Problem requirements:
In the data that follows, count the lines where "orange" appears, and write only the number.

Records contained in a dataset:
★ ★ ★ ★
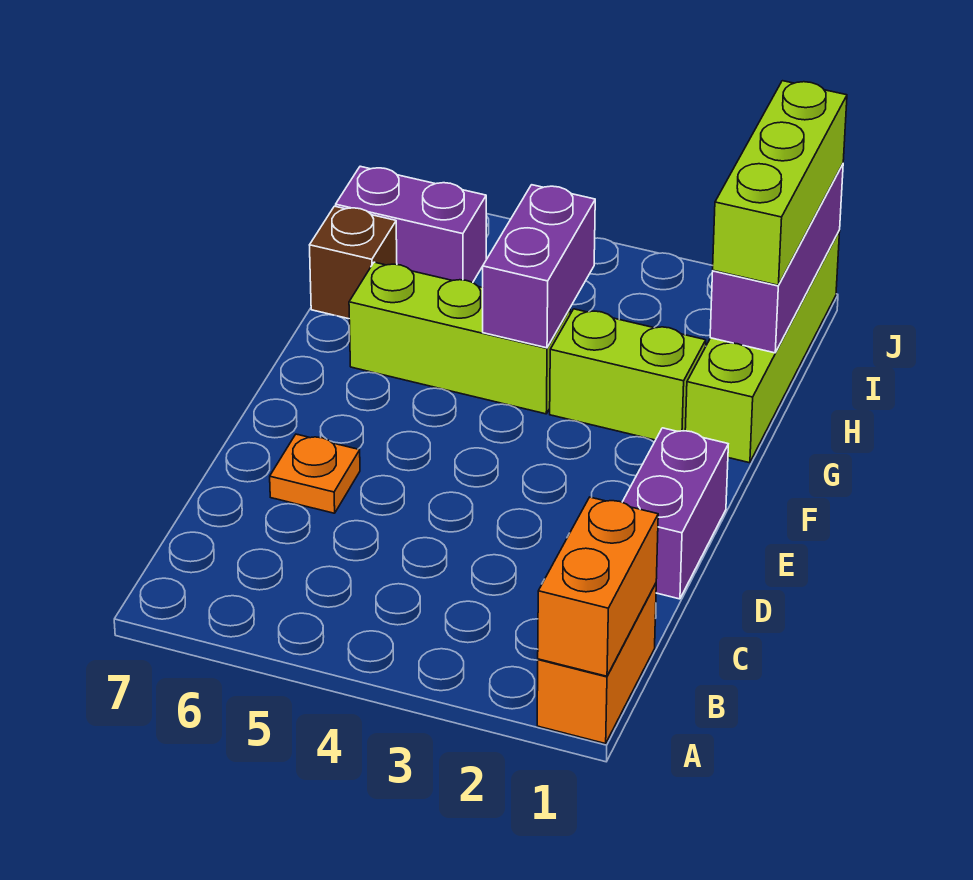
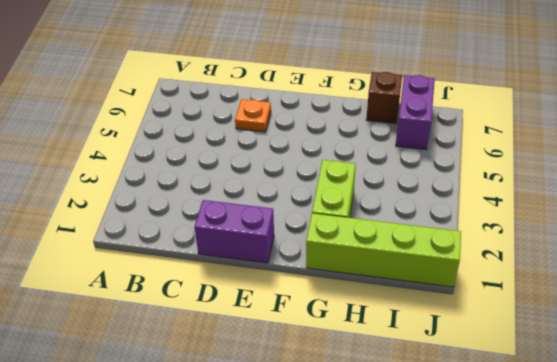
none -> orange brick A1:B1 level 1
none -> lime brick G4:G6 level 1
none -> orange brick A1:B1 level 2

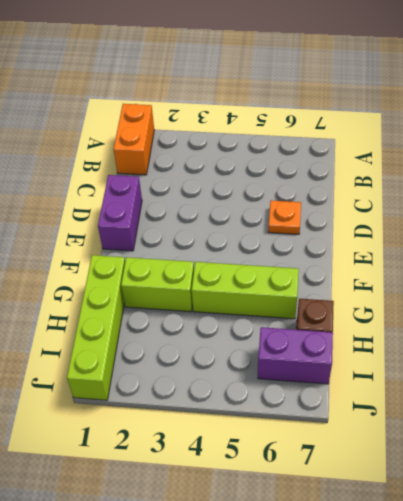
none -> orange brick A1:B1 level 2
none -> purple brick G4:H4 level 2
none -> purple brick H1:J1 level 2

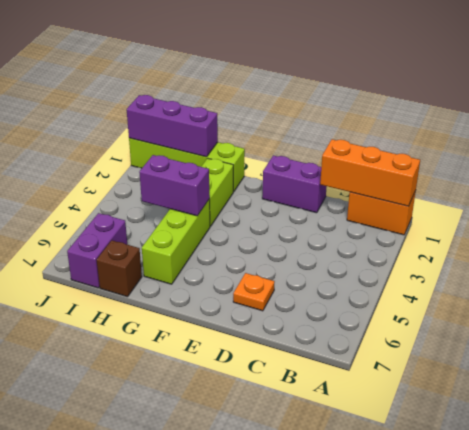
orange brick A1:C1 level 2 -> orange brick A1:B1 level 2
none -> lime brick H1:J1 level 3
★ ★ ★ ★
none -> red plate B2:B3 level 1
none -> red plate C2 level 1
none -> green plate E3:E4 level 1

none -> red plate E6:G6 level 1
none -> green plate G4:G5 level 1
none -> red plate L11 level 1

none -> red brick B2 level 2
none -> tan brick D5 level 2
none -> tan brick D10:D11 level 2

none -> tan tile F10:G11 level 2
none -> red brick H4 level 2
★ ★ ★ ★
Your solution:
4